* **ASSIGNMENT**
Your answer must be a word-for-word copy of the listing below, minus its pictures.

* **ENTRIES SUPPLIED**
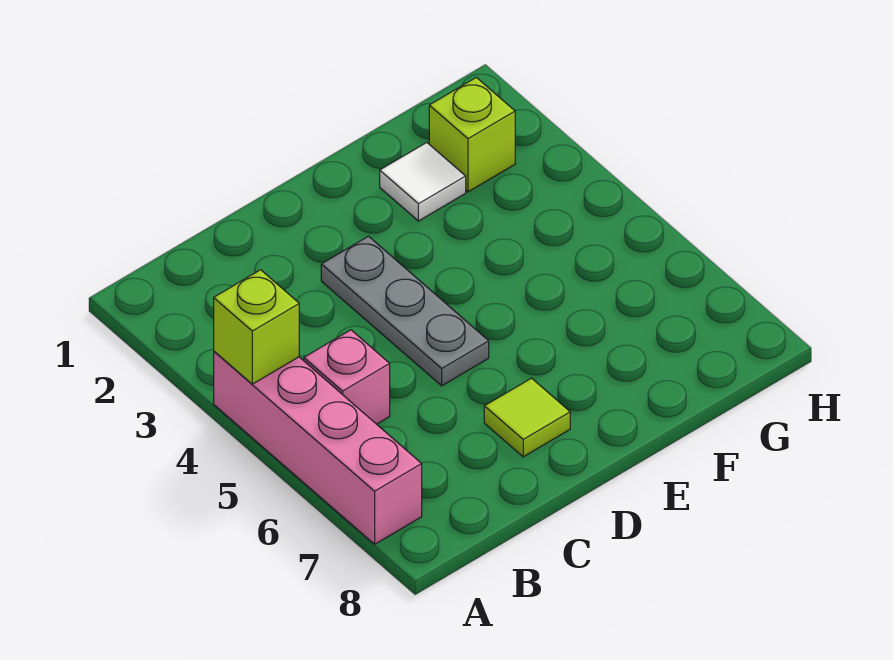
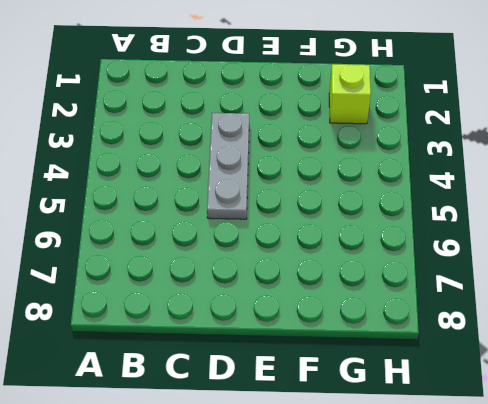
none -> pink brick A4:A7 level 1
none -> pink brick B5 level 1

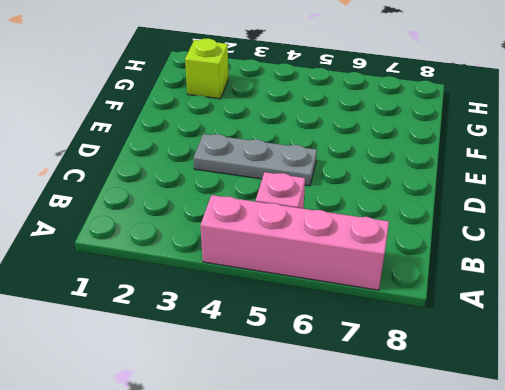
none -> lime tile D7 level 1
none -> white tile F2 level 1

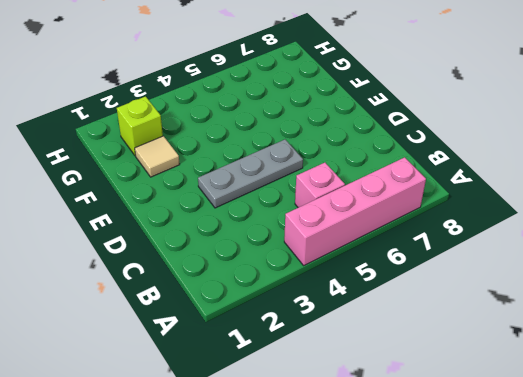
tan tile F2 level 1 -> white tile F2 level 1
none -> lime tile D7 level 1
none -> lime brick A4 level 2

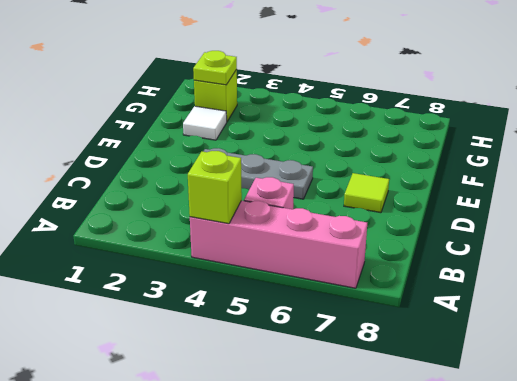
lime plate G2 level 2 -> none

* **ANSWER TO THE EXERCISE**
none -> pink brick A4:A7 level 1
none -> pink brick B5 level 1

none -> lime tile D7 level 1
none -> white tile F2 level 1

tan tile F2 level 1 -> white tile F2 level 1
none -> lime tile D7 level 1
none -> lime brick A4 level 2

lime plate G2 level 2 -> none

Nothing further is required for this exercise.